— Your task —
Pictures in the records are to be omitted; everything else is copied exactly.

*** Supplied material ***

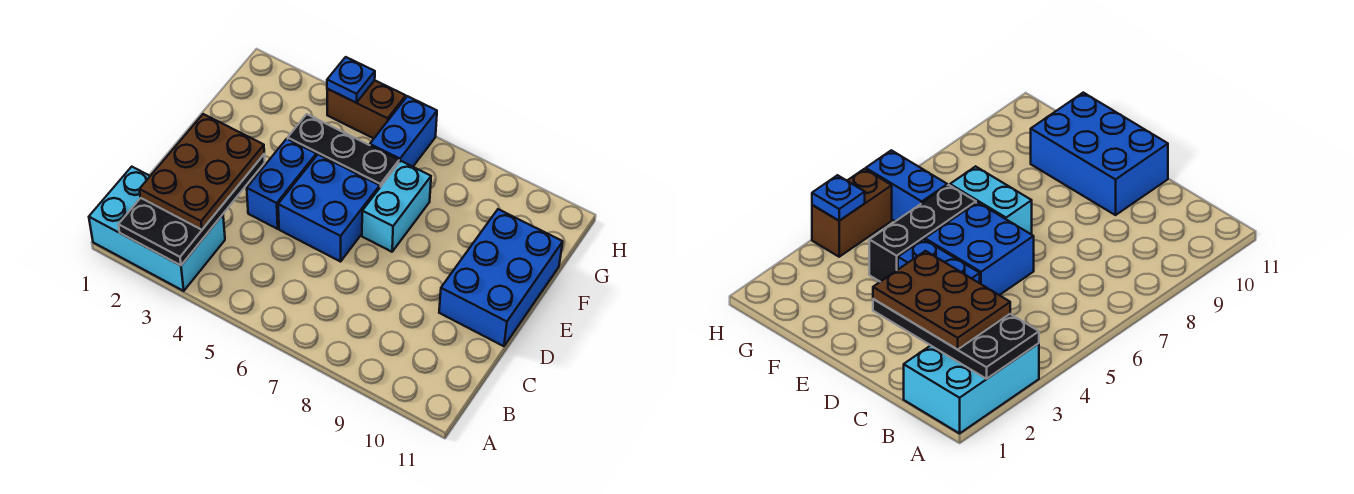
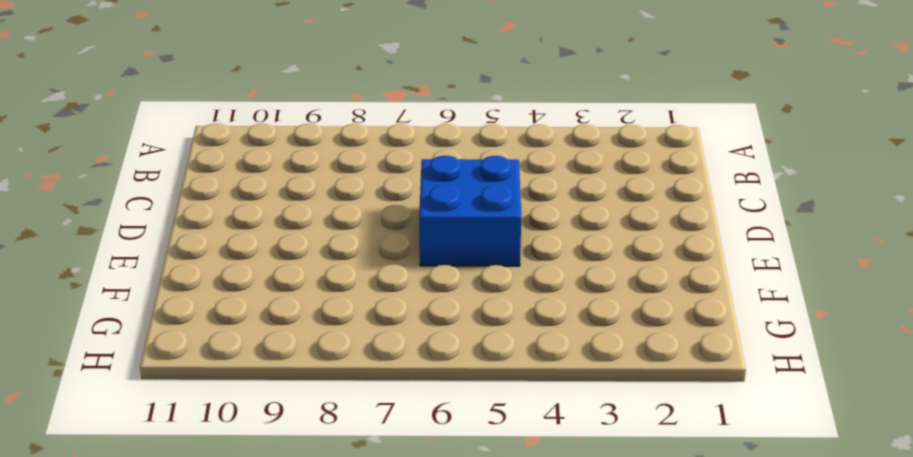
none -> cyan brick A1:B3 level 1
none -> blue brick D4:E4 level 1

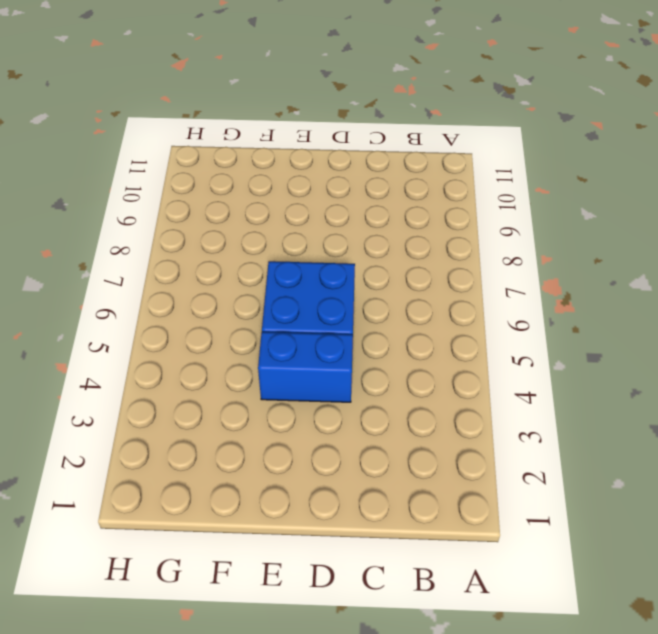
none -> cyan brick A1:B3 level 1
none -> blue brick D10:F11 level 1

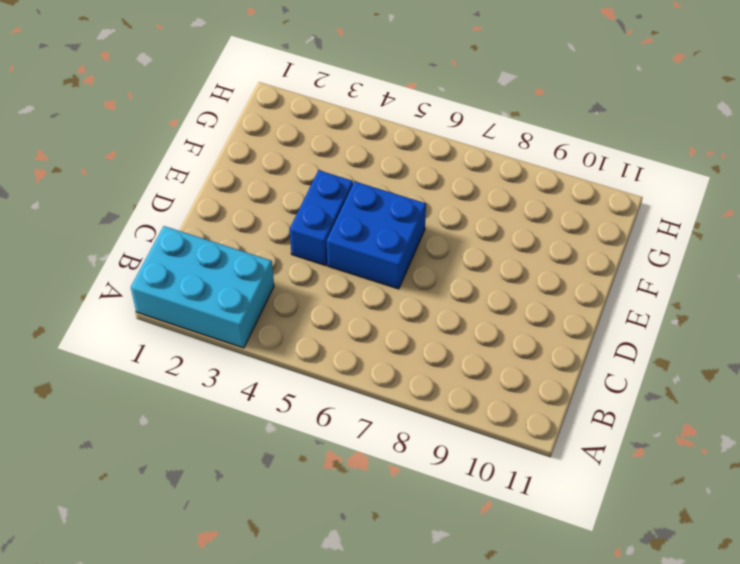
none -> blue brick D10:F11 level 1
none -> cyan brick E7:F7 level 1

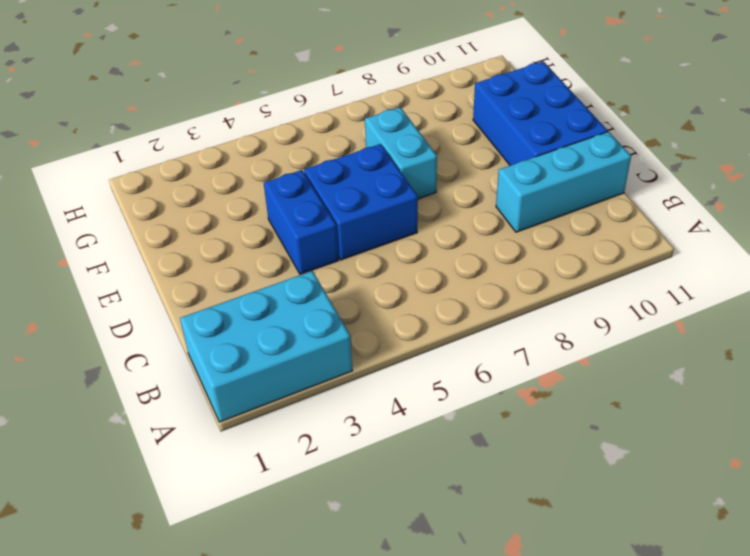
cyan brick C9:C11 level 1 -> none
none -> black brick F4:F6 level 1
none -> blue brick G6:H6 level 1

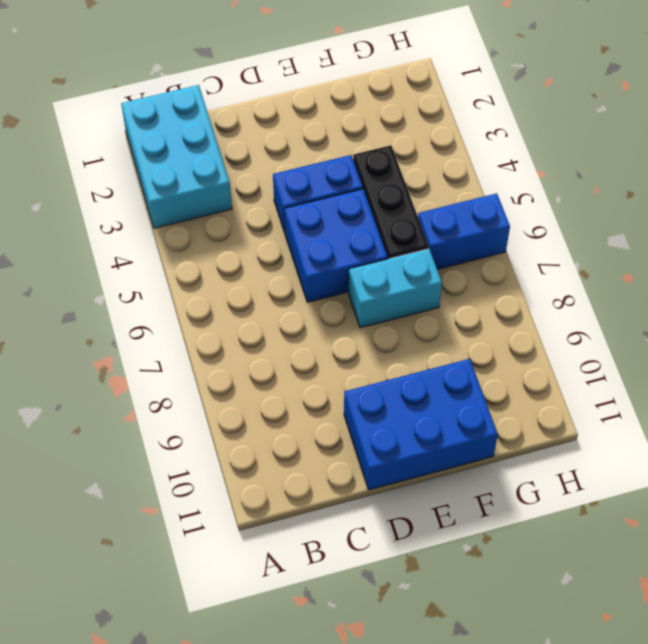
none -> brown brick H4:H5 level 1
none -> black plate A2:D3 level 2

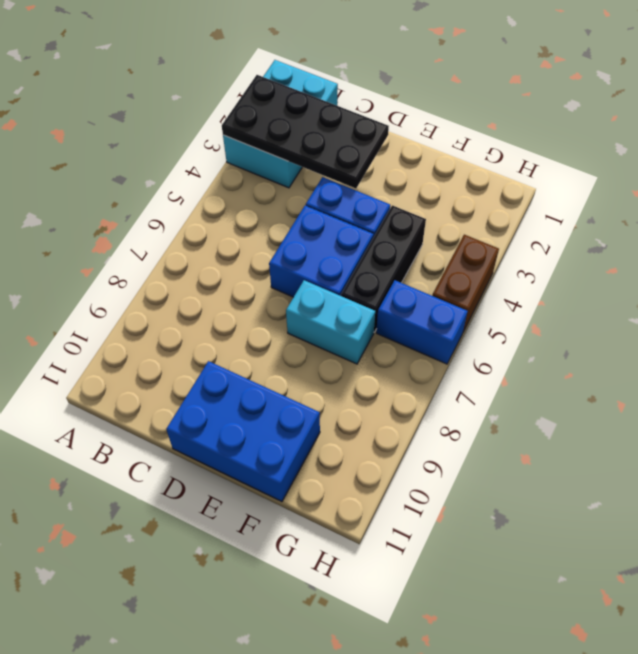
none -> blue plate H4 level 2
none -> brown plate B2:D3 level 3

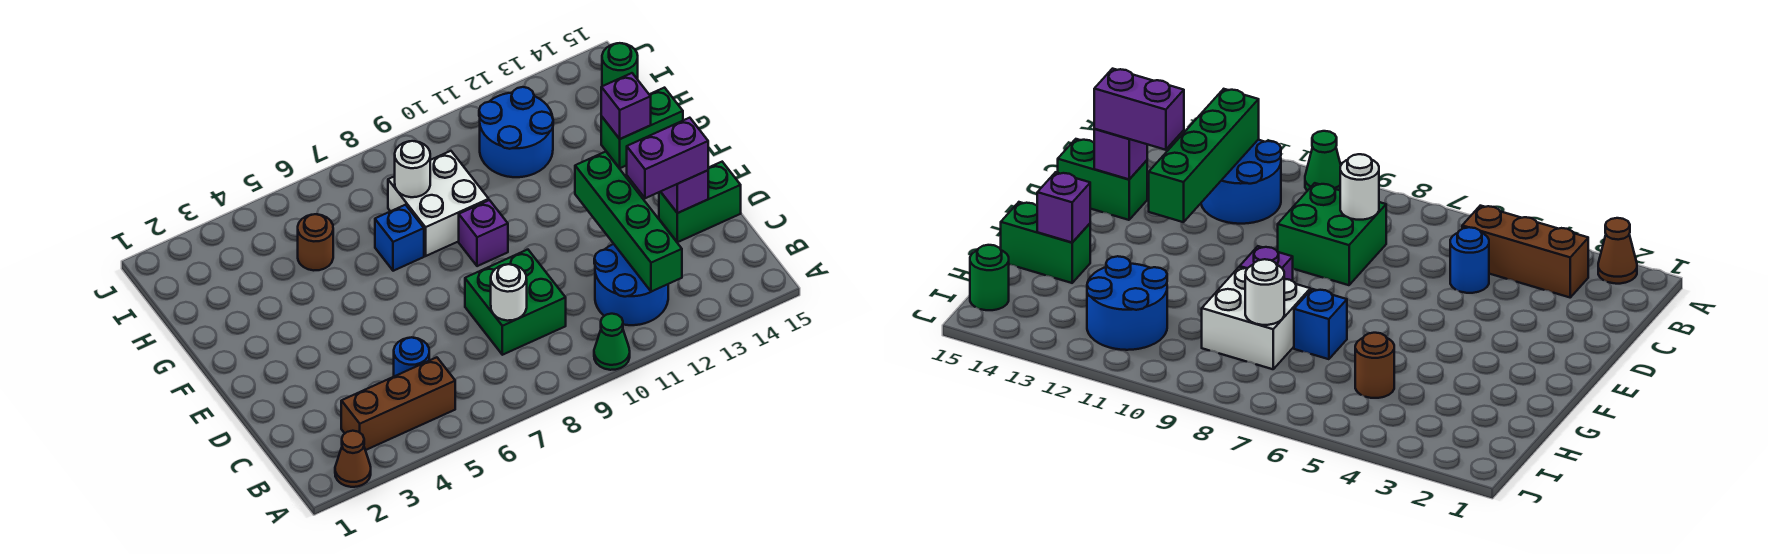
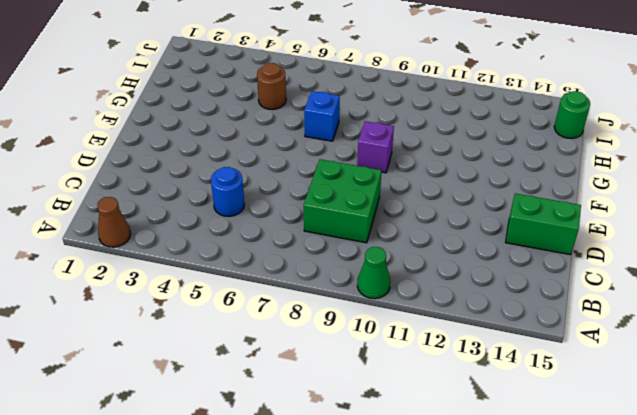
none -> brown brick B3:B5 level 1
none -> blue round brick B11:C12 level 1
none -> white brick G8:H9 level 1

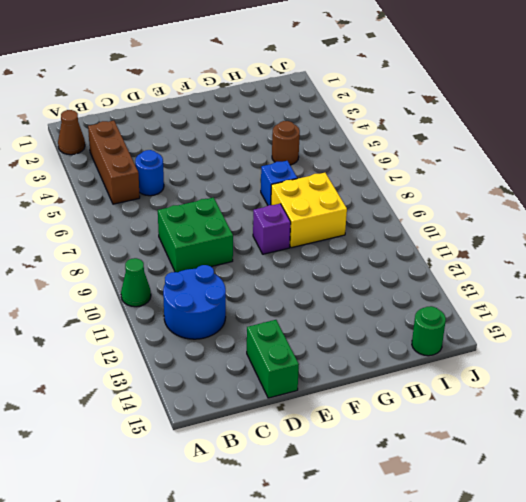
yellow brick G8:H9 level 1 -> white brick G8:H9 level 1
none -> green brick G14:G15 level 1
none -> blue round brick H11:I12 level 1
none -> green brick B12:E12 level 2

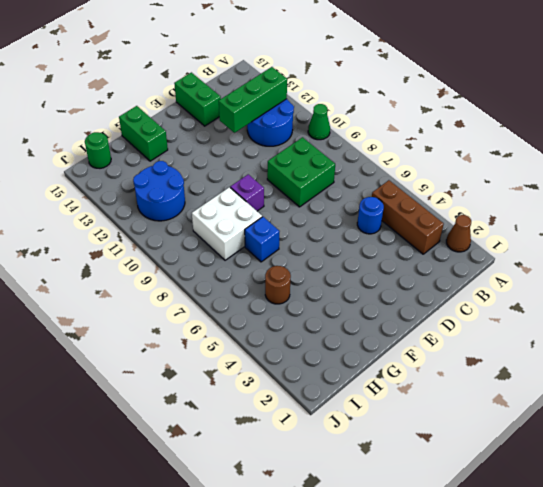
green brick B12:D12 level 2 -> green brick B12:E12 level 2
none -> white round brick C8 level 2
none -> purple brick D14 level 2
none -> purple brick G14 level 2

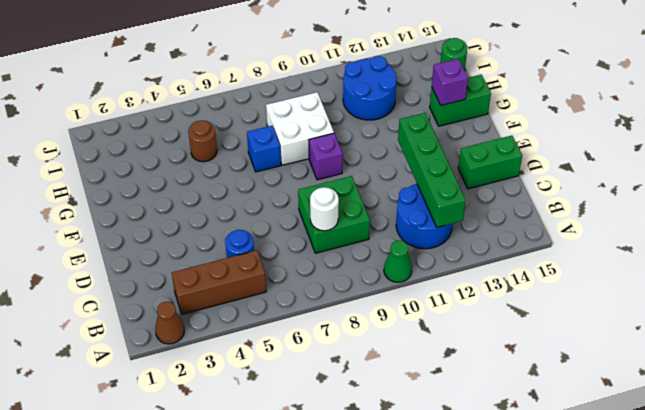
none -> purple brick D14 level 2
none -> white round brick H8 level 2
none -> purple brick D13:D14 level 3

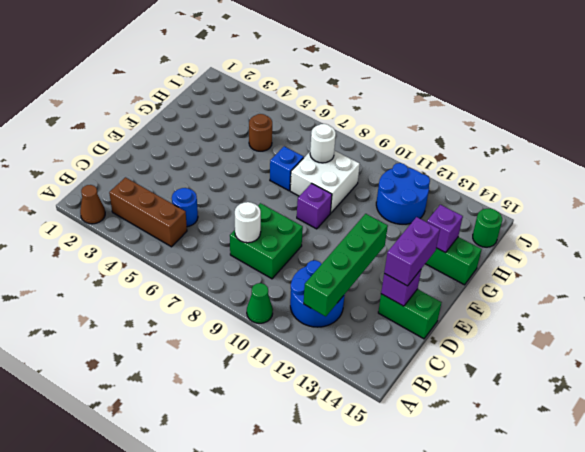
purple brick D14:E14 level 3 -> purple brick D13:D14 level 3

***

— Solution to the exercise —
none -> cyan brick A1:B3 level 1
none -> blue brick D4:E4 level 1

none -> cyan brick A1:B3 level 1
none -> blue brick D10:F11 level 1

none -> blue brick D10:F11 level 1
none -> cyan brick E7:F7 level 1

cyan brick C9:C11 level 1 -> none
none -> black brick F4:F6 level 1
none -> blue brick G6:H6 level 1

none -> brown brick H4:H5 level 1
none -> black plate A2:D3 level 2

none -> blue plate H4 level 2
none -> brown plate B2:D3 level 3

none -> brown brick B3:B5 level 1
none -> blue round brick B11:C12 level 1
none -> white brick G8:H9 level 1

yellow brick G8:H9 level 1 -> white brick G8:H9 level 1
none -> green brick G14:G15 level 1
none -> blue round brick H11:I12 level 1
none -> green brick B12:E12 level 2

green brick B12:D12 level 2 -> green brick B12:E12 level 2
none -> white round brick C8 level 2
none -> purple brick D14 level 2
none -> purple brick G14 level 2

none -> purple brick D14 level 2
none -> white round brick H8 level 2
none -> purple brick D13:D14 level 3

purple brick D14:E14 level 3 -> purple brick D13:D14 level 3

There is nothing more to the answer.